▶ [DIRECTIONS]: Starting at the line that holds "purple tree: 9 -> 8", transcribe every line to the end of the data exactly; include no other lines.

▶ [EXERCISE DATA]:
::::::::
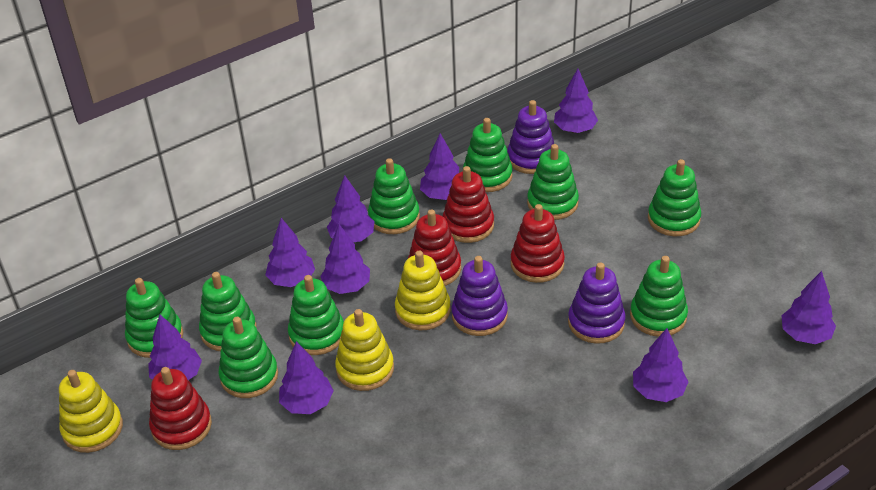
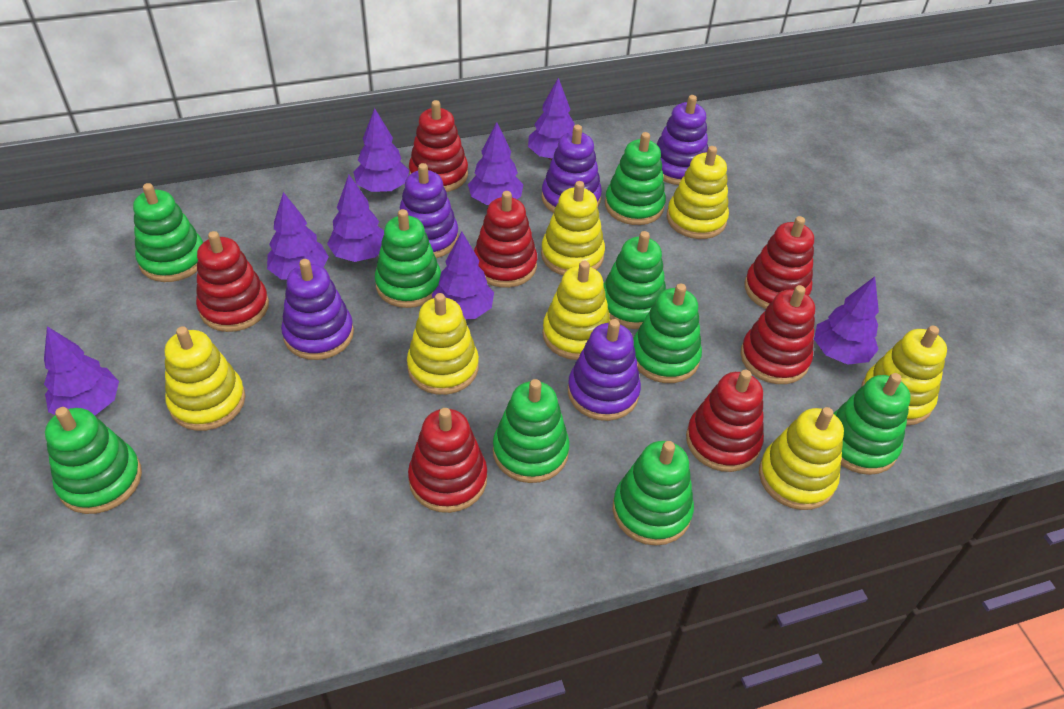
purple stacking toy: 3 -> 5
purple tree: 9 -> 8
red stacking toy: 4 -> 7
yellow stacking toy: 3 -> 7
::::::::
▶ [SOLUTION TO THIS PROBLEM]:
purple tree: 9 -> 8
red stacking toy: 4 -> 7
yellow stacking toy: 3 -> 7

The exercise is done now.